++++ Records supplied ++++

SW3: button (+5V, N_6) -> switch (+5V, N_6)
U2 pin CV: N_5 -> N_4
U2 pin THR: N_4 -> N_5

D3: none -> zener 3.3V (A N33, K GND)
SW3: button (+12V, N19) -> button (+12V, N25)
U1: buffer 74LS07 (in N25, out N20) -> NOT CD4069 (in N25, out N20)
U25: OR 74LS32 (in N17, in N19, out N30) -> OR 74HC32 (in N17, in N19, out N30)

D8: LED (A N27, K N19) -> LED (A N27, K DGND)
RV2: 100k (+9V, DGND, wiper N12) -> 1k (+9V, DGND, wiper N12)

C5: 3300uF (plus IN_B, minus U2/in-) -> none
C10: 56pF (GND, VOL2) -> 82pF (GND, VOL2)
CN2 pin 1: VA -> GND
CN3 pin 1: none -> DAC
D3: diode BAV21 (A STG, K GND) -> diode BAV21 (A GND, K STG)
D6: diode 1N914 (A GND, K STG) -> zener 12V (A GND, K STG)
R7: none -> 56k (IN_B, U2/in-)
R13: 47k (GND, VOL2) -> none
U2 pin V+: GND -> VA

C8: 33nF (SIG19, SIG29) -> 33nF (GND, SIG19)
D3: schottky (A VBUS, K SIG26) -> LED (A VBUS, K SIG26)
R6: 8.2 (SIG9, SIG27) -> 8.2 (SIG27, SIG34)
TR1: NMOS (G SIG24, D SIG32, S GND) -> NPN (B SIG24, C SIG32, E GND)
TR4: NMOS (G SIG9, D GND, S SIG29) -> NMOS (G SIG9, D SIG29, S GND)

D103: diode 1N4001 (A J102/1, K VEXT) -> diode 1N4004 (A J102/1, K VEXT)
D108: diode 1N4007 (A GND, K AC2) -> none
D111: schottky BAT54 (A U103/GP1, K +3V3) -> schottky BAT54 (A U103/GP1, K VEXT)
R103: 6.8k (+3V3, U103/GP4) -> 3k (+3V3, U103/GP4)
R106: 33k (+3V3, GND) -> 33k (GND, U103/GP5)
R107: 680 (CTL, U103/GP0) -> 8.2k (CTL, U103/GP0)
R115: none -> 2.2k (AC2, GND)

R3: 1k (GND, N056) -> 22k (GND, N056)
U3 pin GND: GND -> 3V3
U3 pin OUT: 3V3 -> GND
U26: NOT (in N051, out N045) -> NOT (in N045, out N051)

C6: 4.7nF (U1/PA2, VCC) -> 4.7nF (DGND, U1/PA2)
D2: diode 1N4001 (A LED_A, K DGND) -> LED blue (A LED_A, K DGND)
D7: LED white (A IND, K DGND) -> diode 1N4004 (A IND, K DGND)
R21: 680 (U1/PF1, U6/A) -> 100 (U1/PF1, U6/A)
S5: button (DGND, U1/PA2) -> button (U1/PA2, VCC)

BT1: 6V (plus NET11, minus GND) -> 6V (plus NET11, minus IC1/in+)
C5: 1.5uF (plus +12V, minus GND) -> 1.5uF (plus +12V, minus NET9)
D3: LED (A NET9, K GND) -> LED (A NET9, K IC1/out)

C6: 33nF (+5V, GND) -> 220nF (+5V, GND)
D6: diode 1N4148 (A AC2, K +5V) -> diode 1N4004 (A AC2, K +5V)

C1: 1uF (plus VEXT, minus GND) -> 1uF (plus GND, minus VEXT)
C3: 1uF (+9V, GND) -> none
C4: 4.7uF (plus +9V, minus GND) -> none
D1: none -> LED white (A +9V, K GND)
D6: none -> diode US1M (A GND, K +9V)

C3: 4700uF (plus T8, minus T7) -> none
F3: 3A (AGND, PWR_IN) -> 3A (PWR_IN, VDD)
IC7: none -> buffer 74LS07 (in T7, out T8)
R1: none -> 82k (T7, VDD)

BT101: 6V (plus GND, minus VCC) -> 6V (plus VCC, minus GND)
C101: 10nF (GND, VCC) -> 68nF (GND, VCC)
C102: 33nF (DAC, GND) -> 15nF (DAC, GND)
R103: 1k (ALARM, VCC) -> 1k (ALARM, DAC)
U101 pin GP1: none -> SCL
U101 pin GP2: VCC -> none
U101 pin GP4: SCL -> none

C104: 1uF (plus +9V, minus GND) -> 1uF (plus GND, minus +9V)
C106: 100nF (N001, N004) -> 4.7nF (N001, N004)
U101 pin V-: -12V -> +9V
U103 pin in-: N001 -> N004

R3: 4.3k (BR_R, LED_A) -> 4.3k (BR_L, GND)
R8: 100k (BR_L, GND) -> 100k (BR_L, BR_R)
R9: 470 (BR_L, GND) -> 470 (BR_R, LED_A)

++++

:: Problem to work on ::
Give every entry again, character for character.

:: Response area ::
SW3: button (+5V, N_6) -> switch (+5V, N_6)
U2 pin CV: N_5 -> N_4
U2 pin THR: N_4 -> N_5

D3: none -> zener 3.3V (A N33, K GND)
SW3: button (+12V, N19) -> button (+12V, N25)
U1: buffer 74LS07 (in N25, out N20) -> NOT CD4069 (in N25, out N20)
U25: OR 74LS32 (in N17, in N19, out N30) -> OR 74HC32 (in N17, in N19, out N30)

D8: LED (A N27, K N19) -> LED (A N27, K DGND)
RV2: 100k (+9V, DGND, wiper N12) -> 1k (+9V, DGND, wiper N12)

C5: 3300uF (plus IN_B, minus U2/in-) -> none
C10: 56pF (GND, VOL2) -> 82pF (GND, VOL2)
CN2 pin 1: VA -> GND
CN3 pin 1: none -> DAC
D3: diode BAV21 (A STG, K GND) -> diode BAV21 (A GND, K STG)
D6: diode 1N914 (A GND, K STG) -> zener 12V (A GND, K STG)
R7: none -> 56k (IN_B, U2/in-)
R13: 47k (GND, VOL2) -> none
U2 pin V+: GND -> VA

C8: 33nF (SIG19, SIG29) -> 33nF (GND, SIG19)
D3: schottky (A VBUS, K SIG26) -> LED (A VBUS, K SIG26)
R6: 8.2 (SIG9, SIG27) -> 8.2 (SIG27, SIG34)
TR1: NMOS (G SIG24, D SIG32, S GND) -> NPN (B SIG24, C SIG32, E GND)
TR4: NMOS (G SIG9, D GND, S SIG29) -> NMOS (G SIG9, D SIG29, S GND)

D103: diode 1N4001 (A J102/1, K VEXT) -> diode 1N4004 (A J102/1, K VEXT)
D108: diode 1N4007 (A GND, K AC2) -> none
D111: schottky BAT54 (A U103/GP1, K +3V3) -> schottky BAT54 (A U103/GP1, K VEXT)
R103: 6.8k (+3V3, U103/GP4) -> 3k (+3V3, U103/GP4)
R106: 33k (+3V3, GND) -> 33k (GND, U103/GP5)
R107: 680 (CTL, U103/GP0) -> 8.2k (CTL, U103/GP0)
R115: none -> 2.2k (AC2, GND)

R3: 1k (GND, N056) -> 22k (GND, N056)
U3 pin GND: GND -> 3V3
U3 pin OUT: 3V3 -> GND
U26: NOT (in N051, out N045) -> NOT (in N045, out N051)

C6: 4.7nF (U1/PA2, VCC) -> 4.7nF (DGND, U1/PA2)
D2: diode 1N4001 (A LED_A, K DGND) -> LED blue (A LED_A, K DGND)
D7: LED white (A IND, K DGND) -> diode 1N4004 (A IND, K DGND)
R21: 680 (U1/PF1, U6/A) -> 100 (U1/PF1, U6/A)
S5: button (DGND, U1/PA2) -> button (U1/PA2, VCC)

BT1: 6V (plus NET11, minus GND) -> 6V (plus NET11, minus IC1/in+)
C5: 1.5uF (plus +12V, minus GND) -> 1.5uF (plus +12V, minus NET9)
D3: LED (A NET9, K GND) -> LED (A NET9, K IC1/out)

C6: 33nF (+5V, GND) -> 220nF (+5V, GND)
D6: diode 1N4148 (A AC2, K +5V) -> diode 1N4004 (A AC2, K +5V)

C1: 1uF (plus VEXT, minus GND) -> 1uF (plus GND, minus VEXT)
C3: 1uF (+9V, GND) -> none
C4: 4.7uF (plus +9V, minus GND) -> none
D1: none -> LED white (A +9V, K GND)
D6: none -> diode US1M (A GND, K +9V)

C3: 4700uF (plus T8, minus T7) -> none
F3: 3A (AGND, PWR_IN) -> 3A (PWR_IN, VDD)
IC7: none -> buffer 74LS07 (in T7, out T8)
R1: none -> 82k (T7, VDD)

BT101: 6V (plus GND, minus VCC) -> 6V (plus VCC, minus GND)
C101: 10nF (GND, VCC) -> 68nF (GND, VCC)
C102: 33nF (DAC, GND) -> 15nF (DAC, GND)
R103: 1k (ALARM, VCC) -> 1k (ALARM, DAC)
U101 pin GP1: none -> SCL
U101 pin GP2: VCC -> none
U101 pin GP4: SCL -> none

C104: 1uF (plus +9V, minus GND) -> 1uF (plus GND, minus +9V)
C106: 100nF (N001, N004) -> 4.7nF (N001, N004)
U101 pin V-: -12V -> +9V
U103 pin in-: N001 -> N004

R3: 4.3k (BR_R, LED_A) -> 4.3k (BR_L, GND)
R8: 100k (BR_L, GND) -> 100k (BR_L, BR_R)
R9: 470 (BR_L, GND) -> 470 (BR_R, LED_A)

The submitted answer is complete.